# WHAT IS EXPECTED:
Top to bottom, output the entries that follow exactly.

(Object change listings)

• • • • •

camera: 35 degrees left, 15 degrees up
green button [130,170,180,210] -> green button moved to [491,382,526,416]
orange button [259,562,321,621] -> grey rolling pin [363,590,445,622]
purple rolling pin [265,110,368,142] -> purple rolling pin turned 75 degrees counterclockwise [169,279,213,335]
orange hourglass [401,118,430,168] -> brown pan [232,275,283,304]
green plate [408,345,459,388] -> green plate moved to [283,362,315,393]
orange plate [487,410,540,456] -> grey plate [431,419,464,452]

• • • • •

# OUTPUT OF THE TASK:
camera: 35 degrees left, 15 degrees up
green button [130,170,180,210] -> green button moved to [491,382,526,416]
orange button [259,562,321,621] -> grey rolling pin [363,590,445,622]
purple rolling pin [265,110,368,142] -> purple rolling pin turned 75 degrees counterclockwise [169,279,213,335]
orange hourglass [401,118,430,168] -> brown pan [232,275,283,304]
green plate [408,345,459,388] -> green plate moved to [283,362,315,393]
orange plate [487,410,540,456] -> grey plate [431,419,464,452]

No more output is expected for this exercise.